• Dataset excerpts
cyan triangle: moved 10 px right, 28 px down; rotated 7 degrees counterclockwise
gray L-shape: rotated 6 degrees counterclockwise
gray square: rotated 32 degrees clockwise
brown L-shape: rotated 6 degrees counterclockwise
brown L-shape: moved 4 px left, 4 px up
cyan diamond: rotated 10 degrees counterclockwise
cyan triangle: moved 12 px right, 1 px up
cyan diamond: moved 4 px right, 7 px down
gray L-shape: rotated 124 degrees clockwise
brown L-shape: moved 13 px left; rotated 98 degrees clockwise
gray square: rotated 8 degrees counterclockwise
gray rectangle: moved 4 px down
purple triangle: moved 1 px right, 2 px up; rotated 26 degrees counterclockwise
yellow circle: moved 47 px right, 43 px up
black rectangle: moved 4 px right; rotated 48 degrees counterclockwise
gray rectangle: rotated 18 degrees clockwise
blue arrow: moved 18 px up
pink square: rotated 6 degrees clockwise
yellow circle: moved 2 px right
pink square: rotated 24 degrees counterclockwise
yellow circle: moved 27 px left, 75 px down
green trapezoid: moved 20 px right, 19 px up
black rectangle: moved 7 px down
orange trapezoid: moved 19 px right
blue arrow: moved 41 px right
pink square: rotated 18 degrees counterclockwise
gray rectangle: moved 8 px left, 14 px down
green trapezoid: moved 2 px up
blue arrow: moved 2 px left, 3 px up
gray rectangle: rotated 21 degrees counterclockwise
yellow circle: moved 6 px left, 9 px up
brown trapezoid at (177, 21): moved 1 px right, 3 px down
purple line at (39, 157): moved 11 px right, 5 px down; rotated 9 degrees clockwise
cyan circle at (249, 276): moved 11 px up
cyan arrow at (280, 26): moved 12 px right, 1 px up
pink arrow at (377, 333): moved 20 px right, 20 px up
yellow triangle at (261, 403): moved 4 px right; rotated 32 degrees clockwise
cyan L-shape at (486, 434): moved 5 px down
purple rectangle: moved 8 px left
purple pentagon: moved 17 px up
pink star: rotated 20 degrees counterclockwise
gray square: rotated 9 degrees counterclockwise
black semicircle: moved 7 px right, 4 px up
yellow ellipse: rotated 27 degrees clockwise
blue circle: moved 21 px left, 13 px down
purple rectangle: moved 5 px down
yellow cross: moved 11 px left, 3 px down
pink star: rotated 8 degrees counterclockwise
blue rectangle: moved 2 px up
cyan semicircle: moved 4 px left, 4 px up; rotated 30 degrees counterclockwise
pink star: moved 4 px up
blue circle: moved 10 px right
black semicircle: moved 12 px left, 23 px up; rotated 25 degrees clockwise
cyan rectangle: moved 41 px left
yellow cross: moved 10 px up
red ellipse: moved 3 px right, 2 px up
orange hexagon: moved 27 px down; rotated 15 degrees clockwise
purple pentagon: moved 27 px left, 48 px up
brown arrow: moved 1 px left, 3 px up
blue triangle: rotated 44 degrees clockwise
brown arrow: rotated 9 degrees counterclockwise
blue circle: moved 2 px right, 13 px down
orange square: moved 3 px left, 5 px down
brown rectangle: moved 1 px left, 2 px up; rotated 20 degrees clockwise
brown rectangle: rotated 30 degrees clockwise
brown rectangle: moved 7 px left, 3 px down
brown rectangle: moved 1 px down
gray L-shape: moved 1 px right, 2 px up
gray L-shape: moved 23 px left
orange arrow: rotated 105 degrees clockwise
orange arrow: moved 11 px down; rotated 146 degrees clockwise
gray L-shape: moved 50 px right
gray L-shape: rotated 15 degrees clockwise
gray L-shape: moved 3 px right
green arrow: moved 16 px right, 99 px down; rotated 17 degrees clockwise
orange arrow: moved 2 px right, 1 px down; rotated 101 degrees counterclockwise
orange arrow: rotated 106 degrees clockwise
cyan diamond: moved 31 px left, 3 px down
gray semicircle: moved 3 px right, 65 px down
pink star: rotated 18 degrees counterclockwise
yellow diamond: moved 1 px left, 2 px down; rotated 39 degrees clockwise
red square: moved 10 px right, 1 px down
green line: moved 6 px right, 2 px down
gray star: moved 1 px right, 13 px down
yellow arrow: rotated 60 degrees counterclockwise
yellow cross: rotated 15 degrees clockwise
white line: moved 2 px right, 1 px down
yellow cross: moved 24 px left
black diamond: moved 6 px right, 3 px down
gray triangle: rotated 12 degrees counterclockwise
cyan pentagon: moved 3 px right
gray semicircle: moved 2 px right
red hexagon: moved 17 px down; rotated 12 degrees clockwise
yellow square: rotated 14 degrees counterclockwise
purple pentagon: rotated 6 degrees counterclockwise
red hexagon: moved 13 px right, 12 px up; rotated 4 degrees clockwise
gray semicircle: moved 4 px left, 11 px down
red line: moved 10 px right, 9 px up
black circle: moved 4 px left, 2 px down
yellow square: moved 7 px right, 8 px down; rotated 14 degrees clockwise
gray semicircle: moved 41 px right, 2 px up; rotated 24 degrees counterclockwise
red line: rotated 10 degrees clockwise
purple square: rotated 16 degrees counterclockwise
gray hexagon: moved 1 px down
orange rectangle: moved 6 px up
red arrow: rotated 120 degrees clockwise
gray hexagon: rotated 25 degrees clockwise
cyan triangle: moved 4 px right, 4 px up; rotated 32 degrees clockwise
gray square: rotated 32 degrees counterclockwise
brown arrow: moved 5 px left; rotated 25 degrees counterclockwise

• What you need to do
Quote the lines above, starting with the first and ending with the line containing "gray L-shape: rotated 124 degrees clockwise", including both.

• Exercise output
cyan triangle: moved 10 px right, 28 px down; rotated 7 degrees counterclockwise
gray L-shape: rotated 6 degrees counterclockwise
gray square: rotated 32 degrees clockwise
brown L-shape: rotated 6 degrees counterclockwise
brown L-shape: moved 4 px left, 4 px up
cyan diamond: rotated 10 degrees counterclockwise
cyan triangle: moved 12 px right, 1 px up
cyan diamond: moved 4 px right, 7 px down
gray L-shape: rotated 124 degrees clockwise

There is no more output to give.